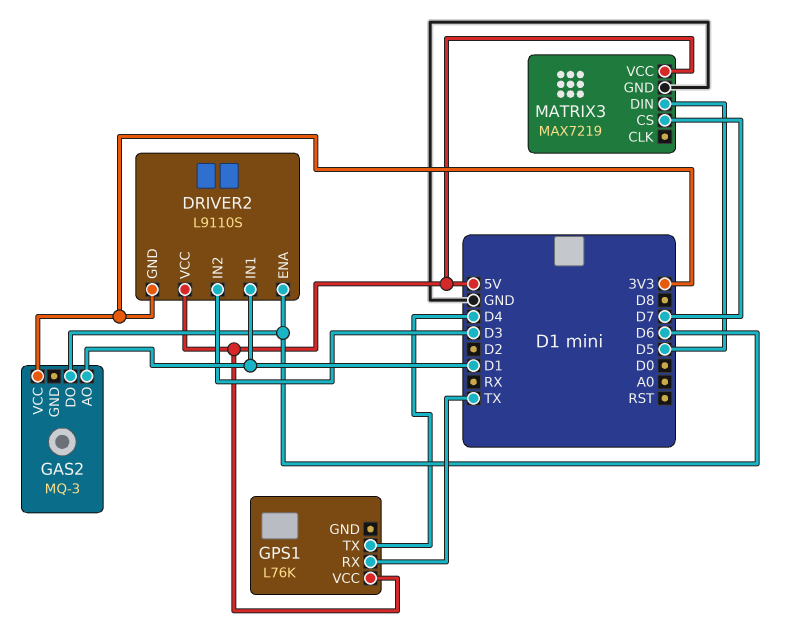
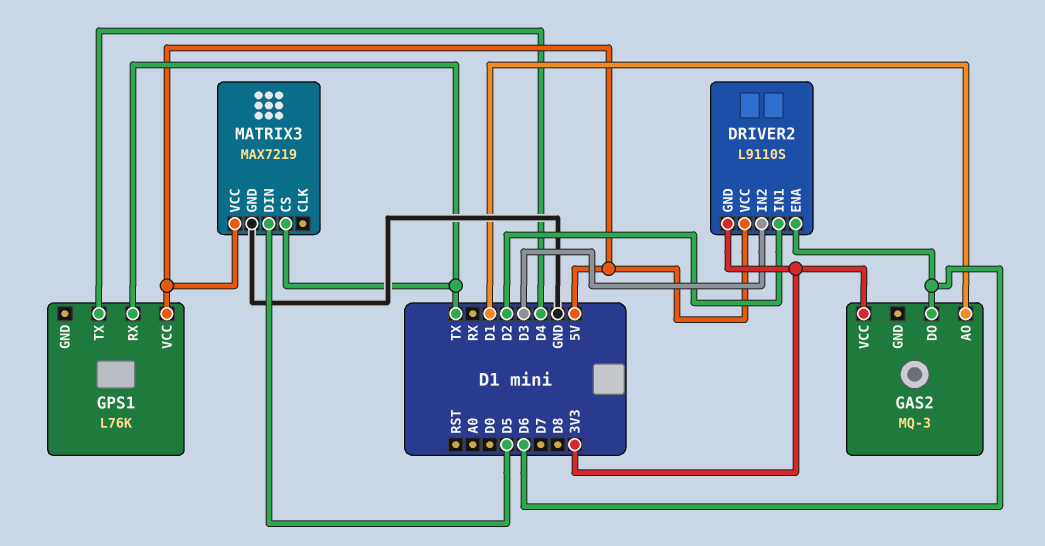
DRIVER2 pin IN1: D1 -> D2
MATRIX3 pin CS: D7 -> TX

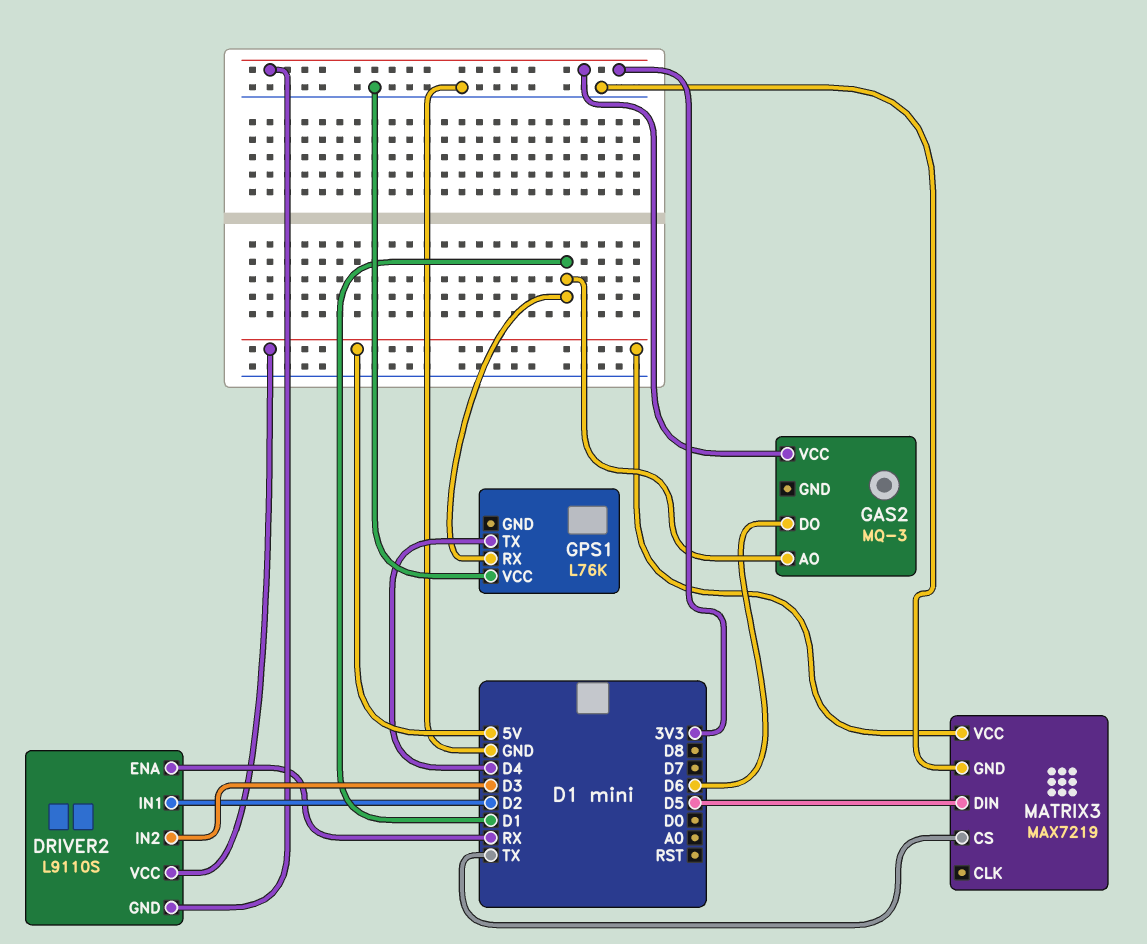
DRIVER2 pin ENA: D6 -> RX
GPS1 pin RX: TX -> D1
GPS1 pin VCC: 5V -> GND

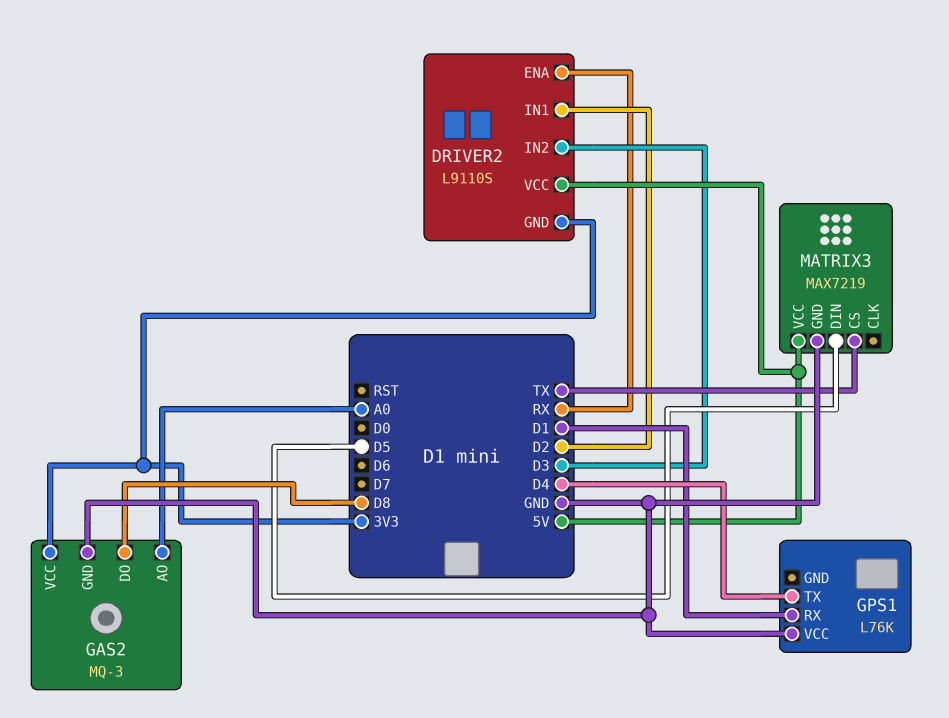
GAS2 pin AO: D1 -> A0
GAS2 pin DO: D6 -> D8
GAS2 pin GND: none -> GND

> WHAT THE TASK ASKS:
Take each line from the records and copy it unchanged, leaving images out.

> RESPONSE BELOW:
DRIVER2 pin IN1: D1 -> D2
MATRIX3 pin CS: D7 -> TX

DRIVER2 pin ENA: D6 -> RX
GPS1 pin RX: TX -> D1
GPS1 pin VCC: 5V -> GND

GAS2 pin AO: D1 -> A0
GAS2 pin DO: D6 -> D8
GAS2 pin GND: none -> GND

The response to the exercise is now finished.